### Task requirements
Please give back the listing below in full. Change nothing.

### Data for processing
────────

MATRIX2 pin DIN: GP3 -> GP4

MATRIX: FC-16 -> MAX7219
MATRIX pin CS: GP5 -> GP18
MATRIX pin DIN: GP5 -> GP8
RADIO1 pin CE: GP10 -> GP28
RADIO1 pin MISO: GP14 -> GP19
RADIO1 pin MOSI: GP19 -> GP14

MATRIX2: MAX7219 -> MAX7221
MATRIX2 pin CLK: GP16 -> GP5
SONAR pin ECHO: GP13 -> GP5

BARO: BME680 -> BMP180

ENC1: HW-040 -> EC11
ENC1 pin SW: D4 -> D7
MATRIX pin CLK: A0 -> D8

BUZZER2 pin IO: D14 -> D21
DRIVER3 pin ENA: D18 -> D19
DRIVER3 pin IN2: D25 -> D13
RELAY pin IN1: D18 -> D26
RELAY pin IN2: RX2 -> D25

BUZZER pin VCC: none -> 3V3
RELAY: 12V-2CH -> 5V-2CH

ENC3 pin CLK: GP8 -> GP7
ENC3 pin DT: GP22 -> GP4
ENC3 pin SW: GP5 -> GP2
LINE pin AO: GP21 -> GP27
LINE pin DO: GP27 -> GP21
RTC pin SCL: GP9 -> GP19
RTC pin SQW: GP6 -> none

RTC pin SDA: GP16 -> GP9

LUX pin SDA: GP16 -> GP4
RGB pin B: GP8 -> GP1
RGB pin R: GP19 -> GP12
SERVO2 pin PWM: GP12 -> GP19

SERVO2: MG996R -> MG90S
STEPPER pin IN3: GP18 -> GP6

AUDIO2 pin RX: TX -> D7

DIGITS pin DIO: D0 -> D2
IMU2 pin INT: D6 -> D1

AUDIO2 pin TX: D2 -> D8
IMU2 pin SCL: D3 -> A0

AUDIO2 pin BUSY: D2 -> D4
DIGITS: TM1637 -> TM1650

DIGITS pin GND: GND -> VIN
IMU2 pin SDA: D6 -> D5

────────

### Answer for this exercise
MATRIX2 pin DIN: GP3 -> GP4

MATRIX: FC-16 -> MAX7219
MATRIX pin CS: GP5 -> GP18
MATRIX pin DIN: GP5 -> GP8
RADIO1 pin CE: GP10 -> GP28
RADIO1 pin MISO: GP14 -> GP19
RADIO1 pin MOSI: GP19 -> GP14

MATRIX2: MAX7219 -> MAX7221
MATRIX2 pin CLK: GP16 -> GP5
SONAR pin ECHO: GP13 -> GP5

BARO: BME680 -> BMP180

ENC1: HW-040 -> EC11
ENC1 pin SW: D4 -> D7
MATRIX pin CLK: A0 -> D8

BUZZER2 pin IO: D14 -> D21
DRIVER3 pin ENA: D18 -> D19
DRIVER3 pin IN2: D25 -> D13
RELAY pin IN1: D18 -> D26
RELAY pin IN2: RX2 -> D25

BUZZER pin VCC: none -> 3V3
RELAY: 12V-2CH -> 5V-2CH

ENC3 pin CLK: GP8 -> GP7
ENC3 pin DT: GP22 -> GP4
ENC3 pin SW: GP5 -> GP2
LINE pin AO: GP21 -> GP27
LINE pin DO: GP27 -> GP21
RTC pin SCL: GP9 -> GP19
RTC pin SQW: GP6 -> none

RTC pin SDA: GP16 -> GP9

LUX pin SDA: GP16 -> GP4
RGB pin B: GP8 -> GP1
RGB pin R: GP19 -> GP12
SERVO2 pin PWM: GP12 -> GP19

SERVO2: MG996R -> MG90S
STEPPER pin IN3: GP18 -> GP6

AUDIO2 pin RX: TX -> D7

DIGITS pin DIO: D0 -> D2
IMU2 pin INT: D6 -> D1

AUDIO2 pin TX: D2 -> D8
IMU2 pin SCL: D3 -> A0

AUDIO2 pin BUSY: D2 -> D4
DIGITS: TM1637 -> TM1650

DIGITS pin GND: GND -> VIN
IMU2 pin SDA: D6 -> D5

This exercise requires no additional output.